**Problem:** Using the entries below, write out the line with "yellow plate A1:B1", the line with "none -> purple plate I1 level 1", and every line in between, exactly as each is written.

**Data:**
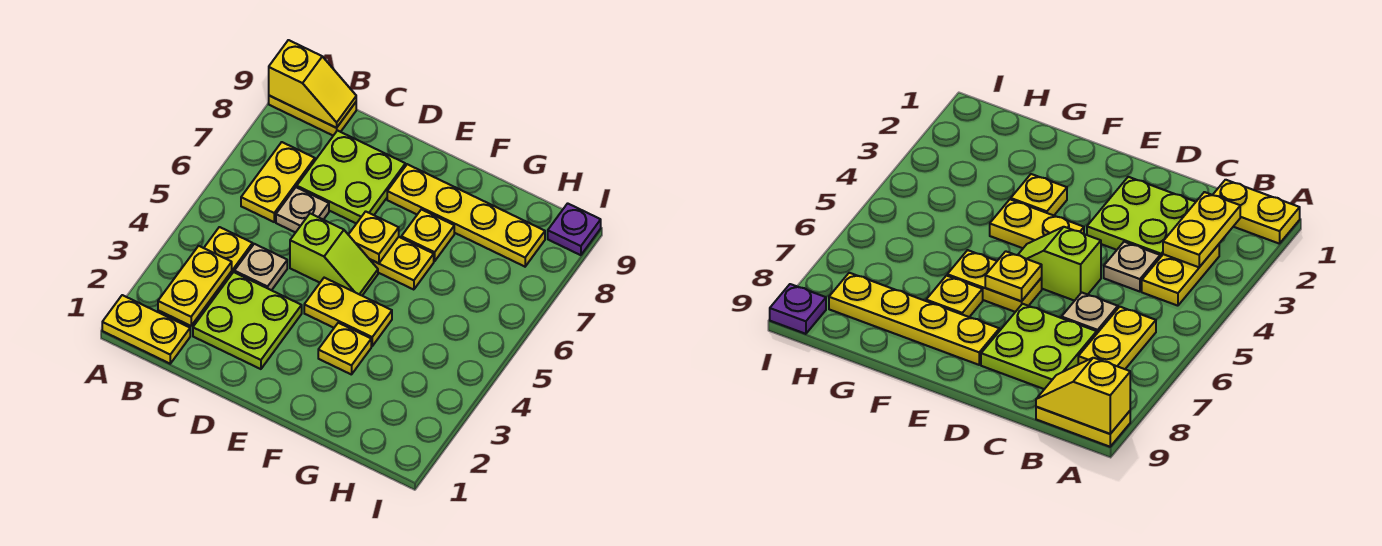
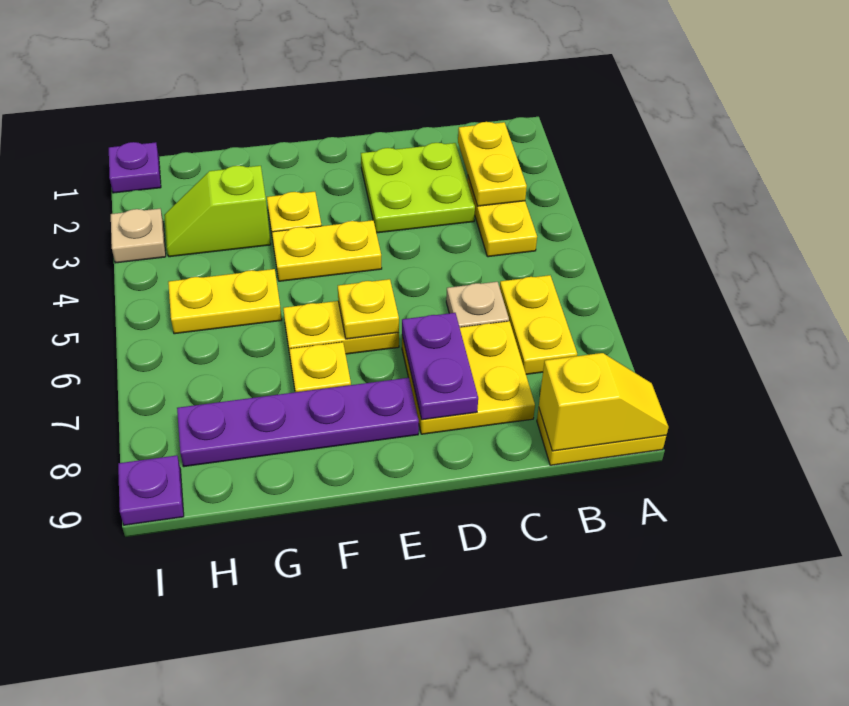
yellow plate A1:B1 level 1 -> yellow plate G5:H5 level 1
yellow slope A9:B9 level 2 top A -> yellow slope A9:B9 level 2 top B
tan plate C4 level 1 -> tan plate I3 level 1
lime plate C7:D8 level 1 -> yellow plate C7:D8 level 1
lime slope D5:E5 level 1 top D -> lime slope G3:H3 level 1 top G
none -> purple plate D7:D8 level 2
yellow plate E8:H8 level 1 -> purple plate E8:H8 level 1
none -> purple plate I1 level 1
...
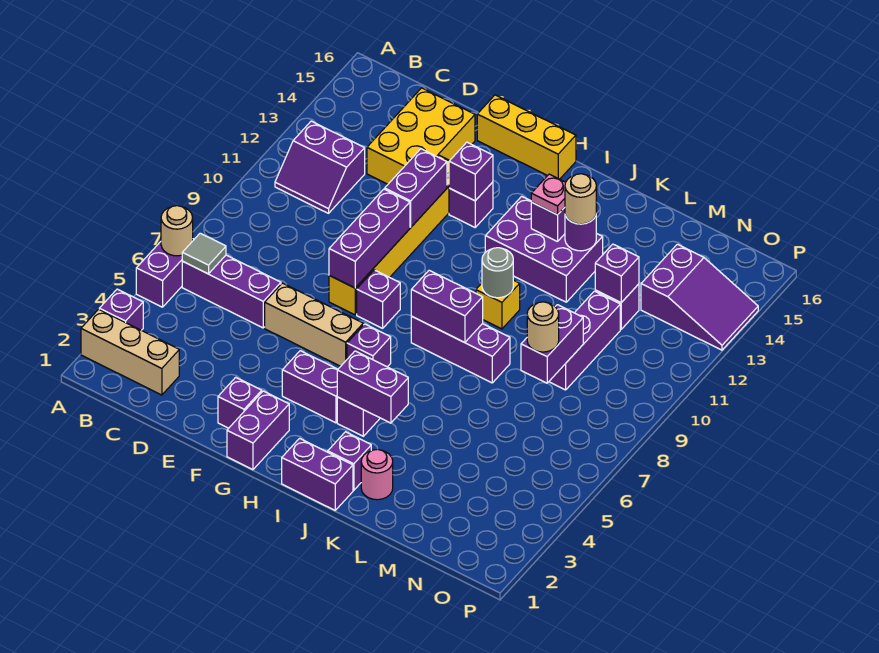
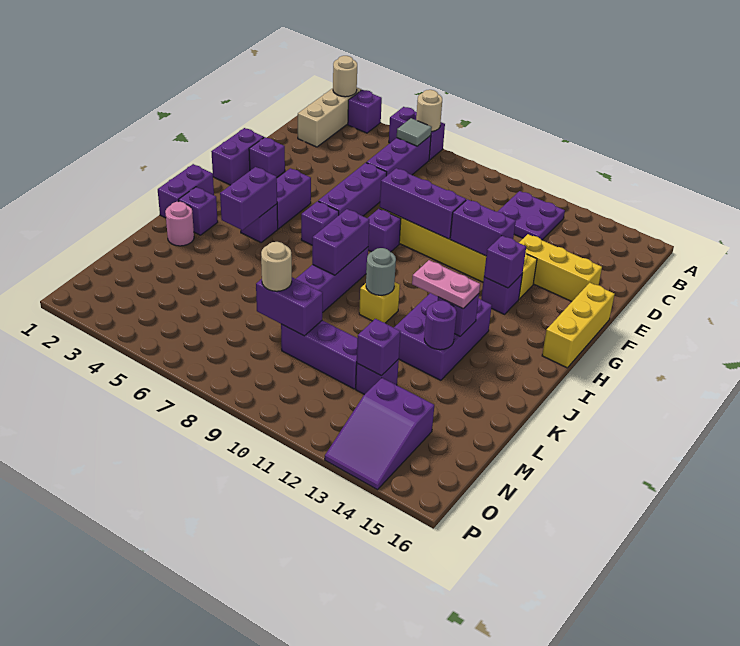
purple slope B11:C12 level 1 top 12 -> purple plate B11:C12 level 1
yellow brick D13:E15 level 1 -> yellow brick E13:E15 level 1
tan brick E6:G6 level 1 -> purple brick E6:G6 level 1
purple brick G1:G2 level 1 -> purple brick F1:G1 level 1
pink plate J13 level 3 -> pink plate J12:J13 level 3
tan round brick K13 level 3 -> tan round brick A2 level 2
==
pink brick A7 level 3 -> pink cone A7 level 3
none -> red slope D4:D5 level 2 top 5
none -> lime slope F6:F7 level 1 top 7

**Response area:**
yellow plate A1:B1 level 1 -> yellow plate G5:H5 level 1
yellow slope A9:B9 level 2 top A -> yellow slope A9:B9 level 2 top B
tan plate C4 level 1 -> tan plate I3 level 1
lime plate C7:D8 level 1 -> yellow plate C7:D8 level 1
lime slope D5:E5 level 1 top D -> lime slope G3:H3 level 1 top G
none -> purple plate D7:D8 level 2
yellow plate E8:H8 level 1 -> purple plate E8:H8 level 1
none -> purple plate I1 level 1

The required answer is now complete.